++++ Listed entries

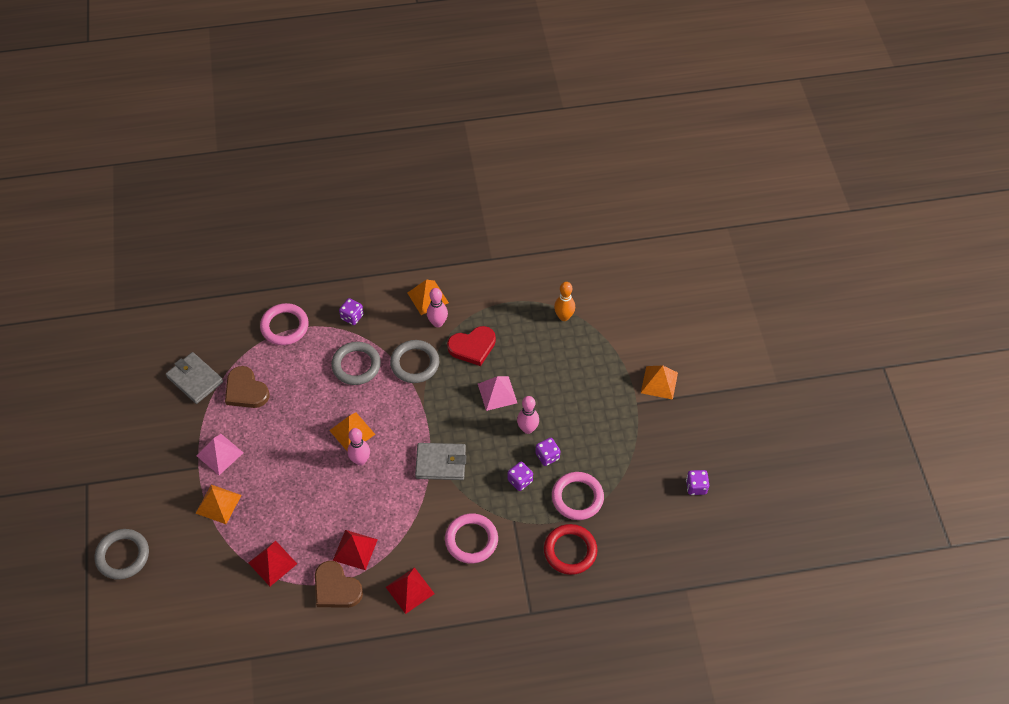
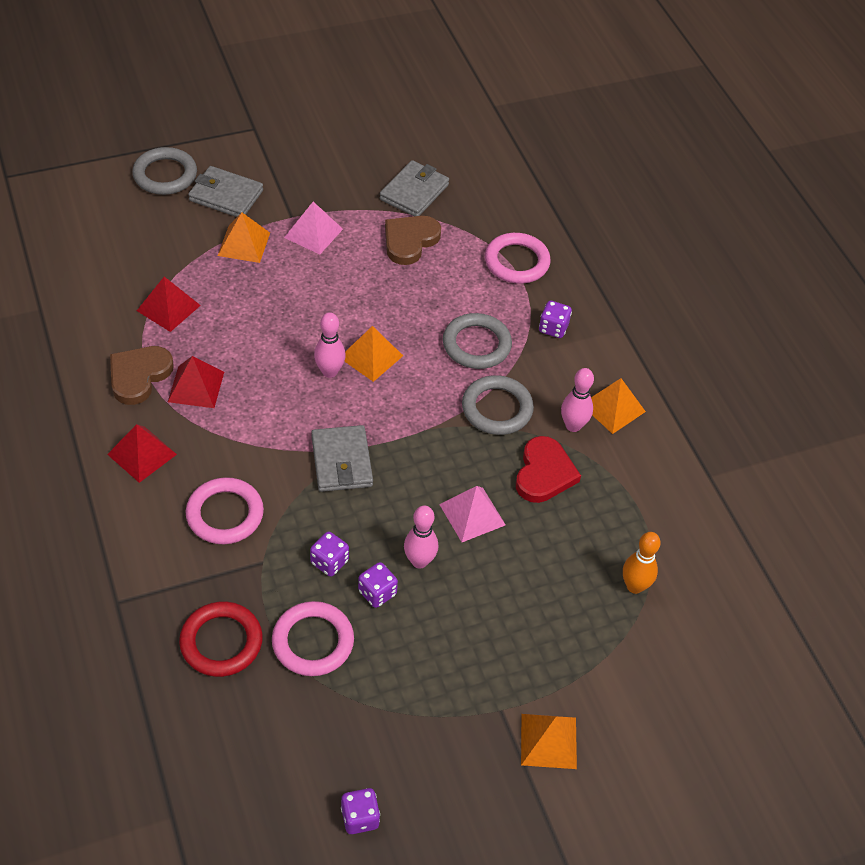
camera: 75 degrees right, 5 degrees down
(160, 512) = (226, 195): none -> grey wallet
(472, 347) = (544, 473): red heart -> red heart turned 135 degrees counterclockwise

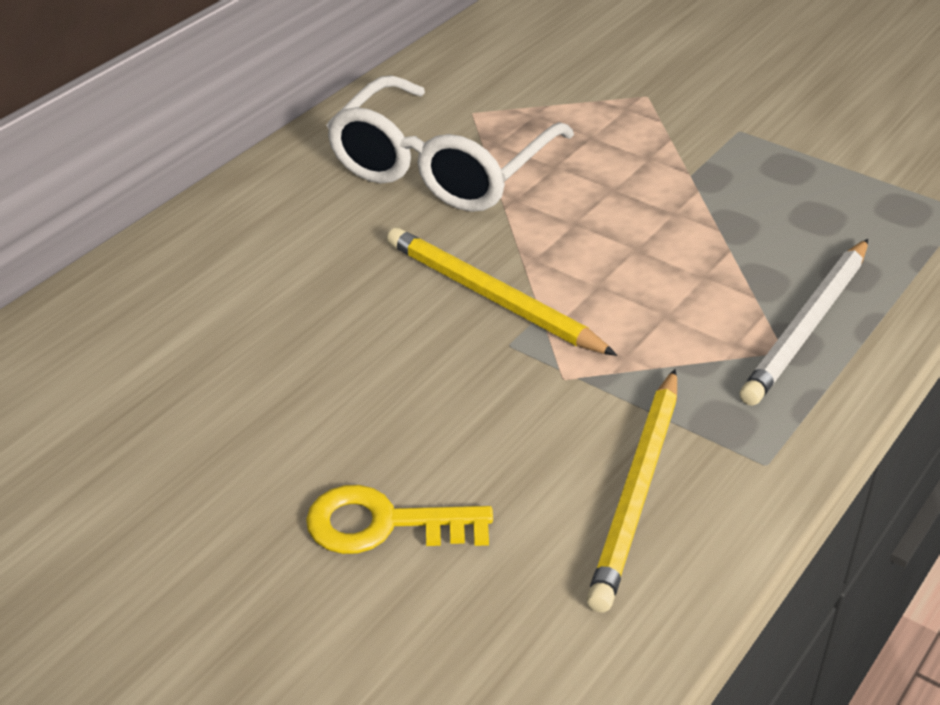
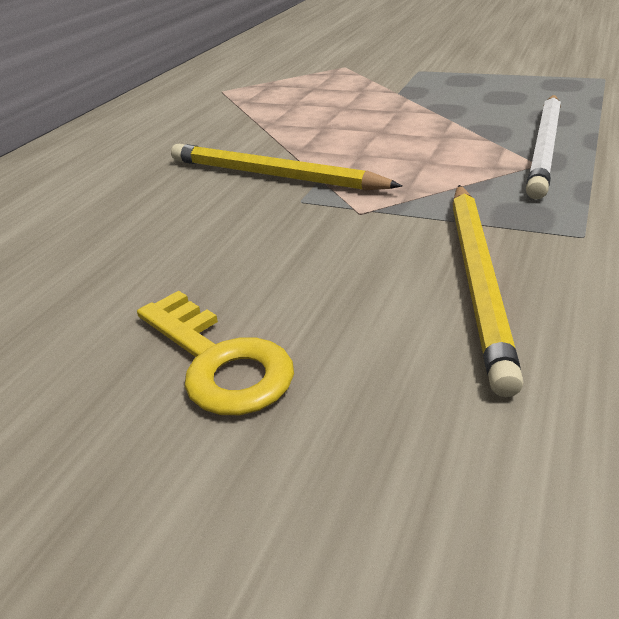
camera: 10 degrees left, 5 degrees down
(383, 524) = (219, 362): yellow key -> yellow key turned 120 degrees counterclockwise
(441, 168) = (206, 117): white glasses -> none

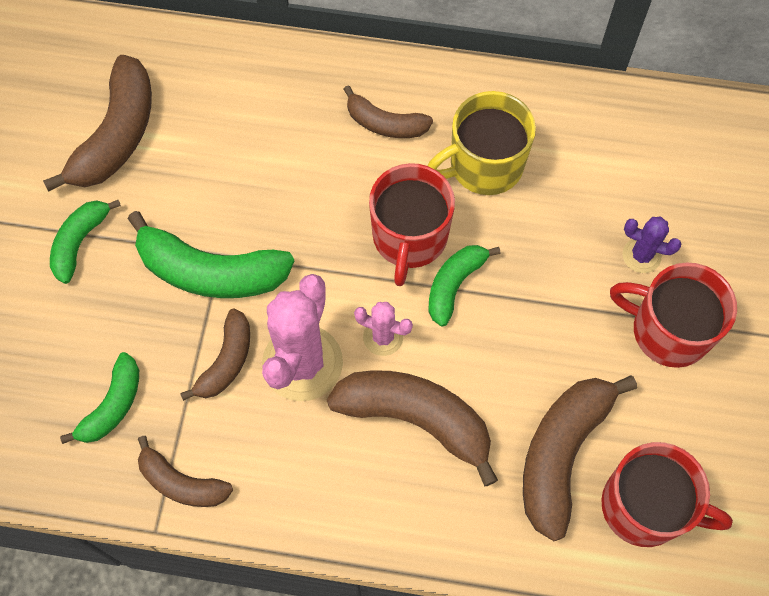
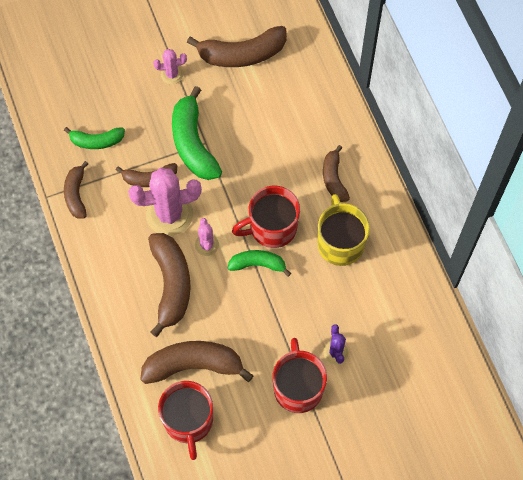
camera: 60 degrees right, 0 degrees up
(80, 242) = (172, 74): green banana -> pink cactus
(484, 165) = (340, 242): yellow mug -> yellow mug turned 45 degrees clockwise

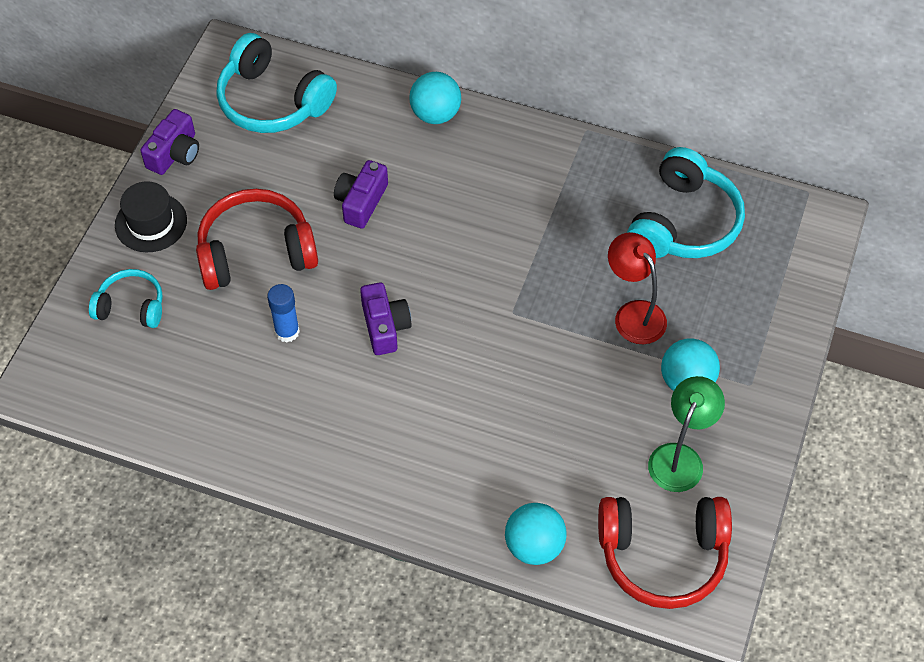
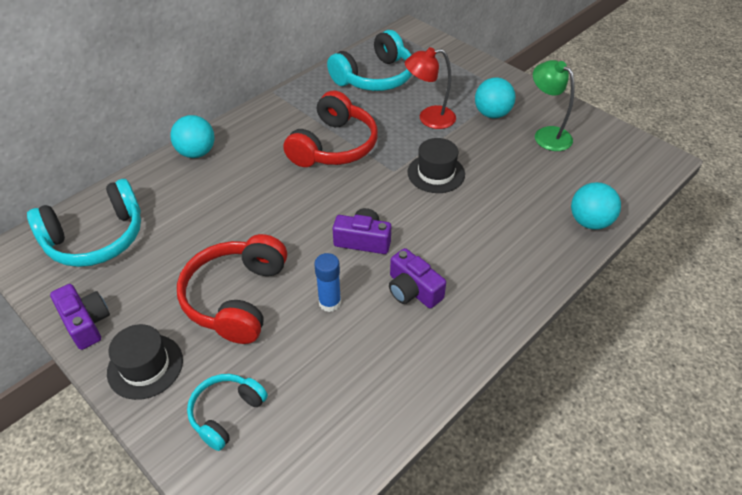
camera: 65 degrees left, 10 degrees down
(361, 202) = (240, 217): purple camera -> purple camera (413, 290)
(532, 357) = (436, 173): none -> black hat
(662, 555) = (616, 165): red headphones -> red headphones (334, 146)
(684, 222) = (375, 77): turquoise headphones -> turquoise headphones turned 90 degrees clockwise

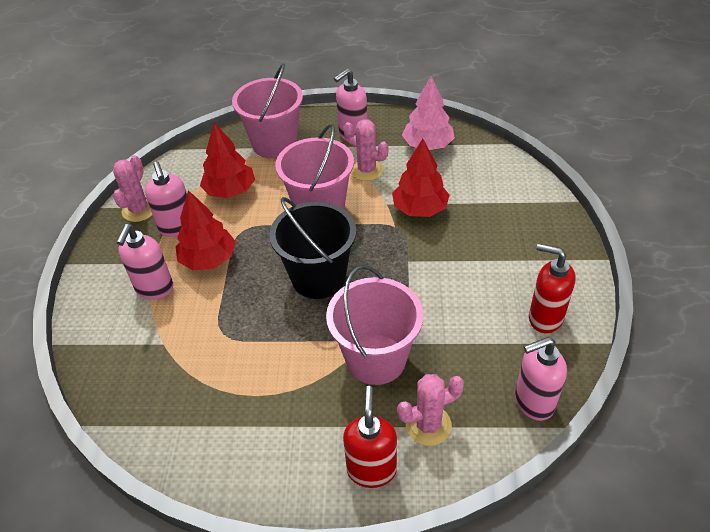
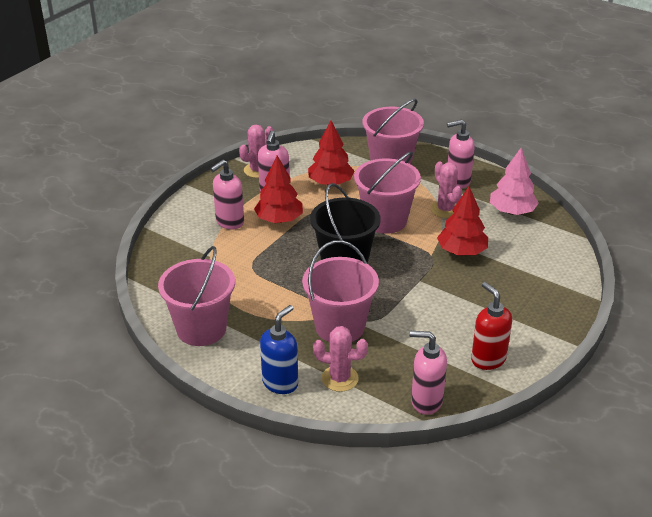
camera: 30 degrees right, 10 degrees down
(226, 448) = (201, 329): none -> pink bucket
(371, 469) = (280, 383): red soap dispenser -> blue soap dispenser

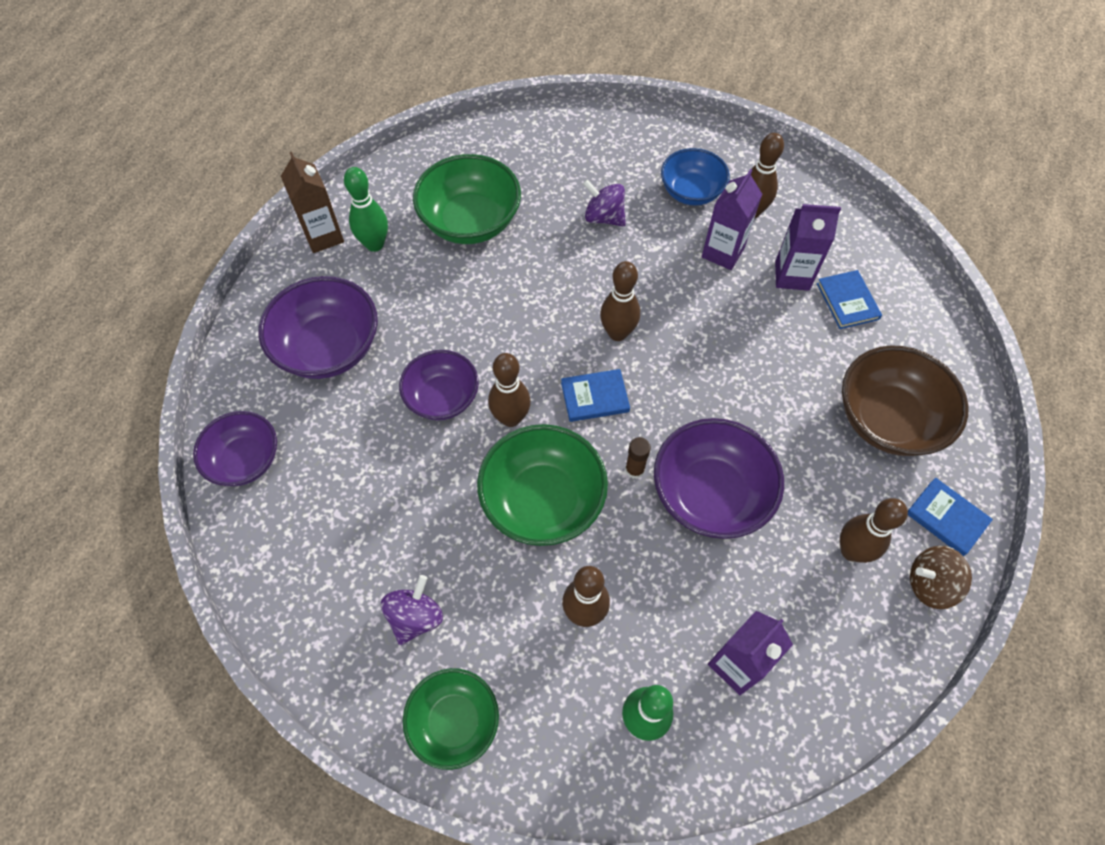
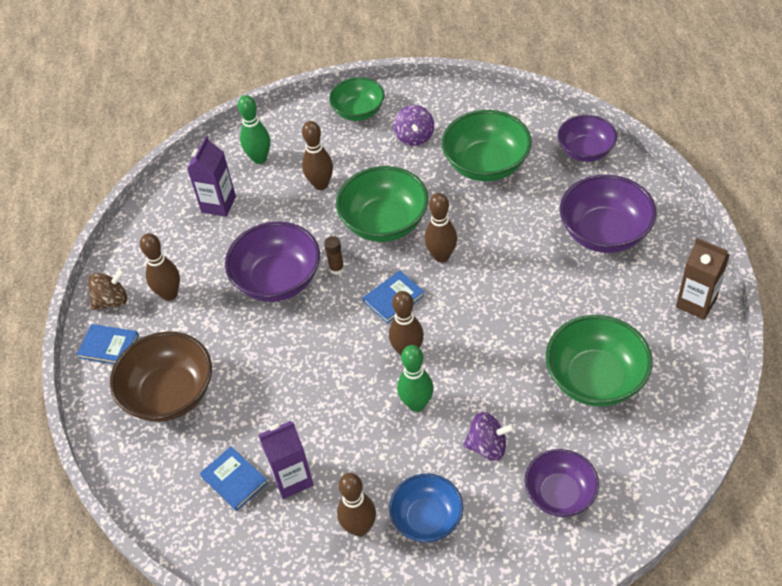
camera: 155 degrees right, 10 degrees down
(367, 512) = (486, 164): none -> green bowl
(375, 244) = (650, 318): green bowling pin -> green bowling pin (416, 404)
(442, 397) = (498, 244): purple bowl -> purple bowl (560, 494)
(723, 252) = (363, 469): purple carton -> none

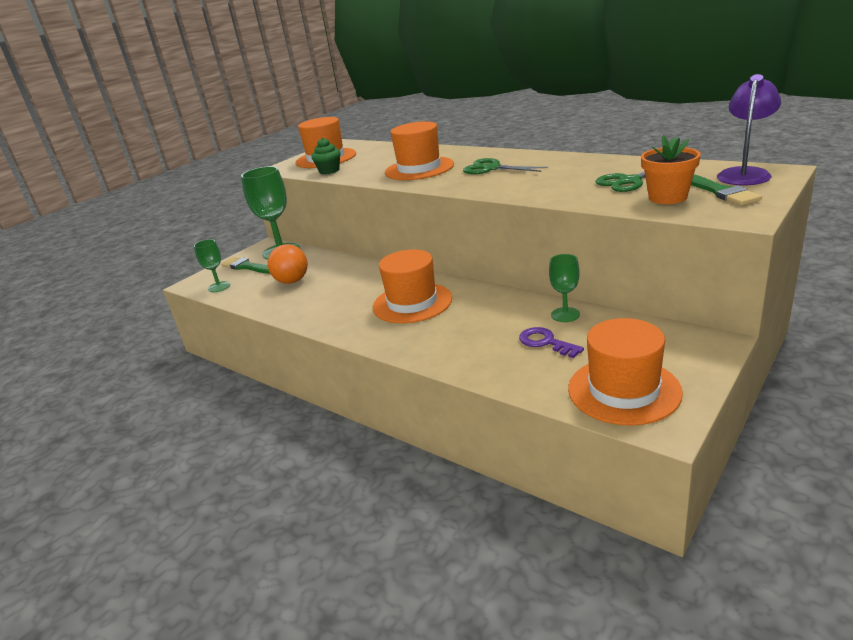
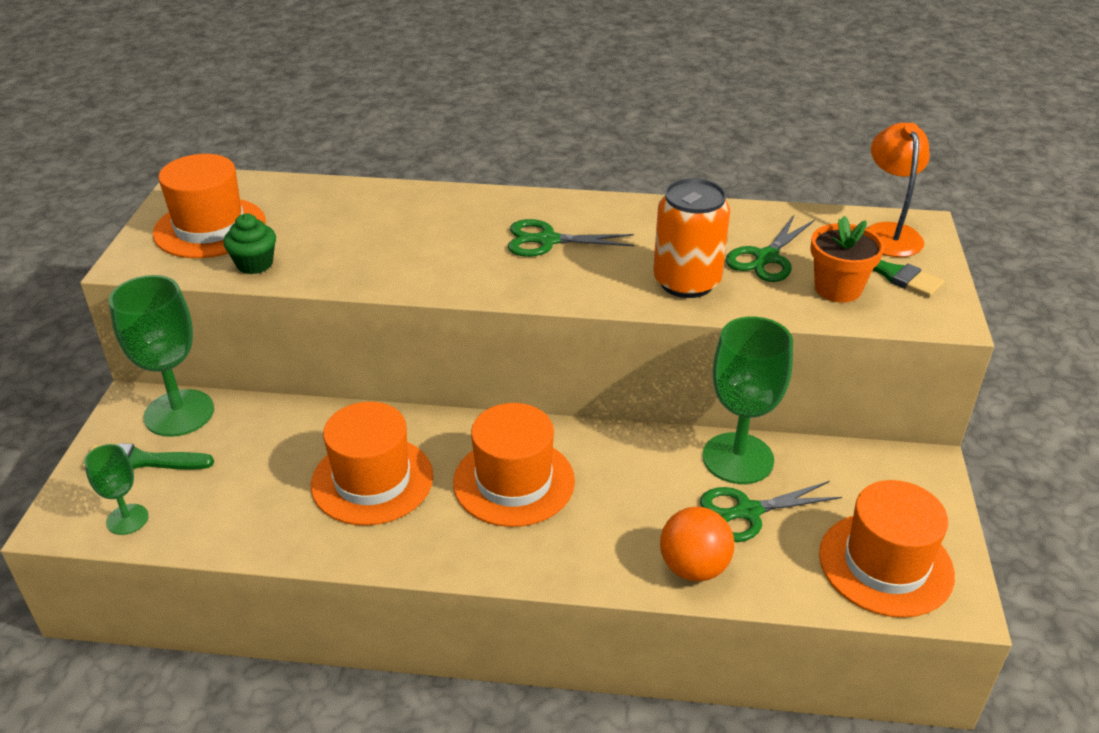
camera: 35 degrees left, 10 degrees up
(292, 281) = (266, 477): orange ball -> orange ball (693, 567)
(419, 168) = (425, 248): orange hat -> orange hat (372, 480)
(545, 342) = (748, 512): purple key -> green scissors
(558, 189) = (686, 282): none -> orange can
(565, 315) = (738, 458): green goblet -> green goblet, size x1.88
(745, 174) = (888, 233): purple lamp -> orange lamp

++++++++

▶ [Description of the task] Exact copy, pictures excluded: from the line with "camera: 10 degrees left, 5 degrees down" up to and including the line with "(558, 189) = (686, 282): none -> orange can" in the data above.

▶ [Finished exercise]
camera: 10 degrees left, 5 degrees down
(383, 524) = (219, 362): yellow key -> yellow key turned 120 degrees counterclockwise
(441, 168) = (206, 117): white glasses -> none

camera: 60 degrees right, 0 degrees up
(80, 242) = (172, 74): green banana -> pink cactus
(484, 165) = (340, 242): yellow mug -> yellow mug turned 45 degrees clockwise

camera: 65 degrees left, 10 degrees down
(361, 202) = (240, 217): purple camera -> purple camera (413, 290)
(532, 357) = (436, 173): none -> black hat
(662, 555) = (616, 165): red headphones -> red headphones (334, 146)
(684, 222) = (375, 77): turquoise headphones -> turquoise headphones turned 90 degrees clockwise

camera: 30 degrees right, 10 degrees down
(226, 448) = (201, 329): none -> pink bucket
(371, 469) = (280, 383): red soap dispenser -> blue soap dispenser

camera: 155 degrees right, 10 degrees down
(367, 512) = (486, 164): none -> green bowl
(375, 244) = (650, 318): green bowling pin -> green bowling pin (416, 404)
(442, 397) = (498, 244): purple bowl -> purple bowl (560, 494)
(723, 252) = (363, 469): purple carton -> none

camera: 35 degrees left, 10 degrees up
(292, 281) = (266, 477): orange ball -> orange ball (693, 567)
(419, 168) = (425, 248): orange hat -> orange hat (372, 480)
(545, 342) = (748, 512): purple key -> green scissors
(558, 189) = (686, 282): none -> orange can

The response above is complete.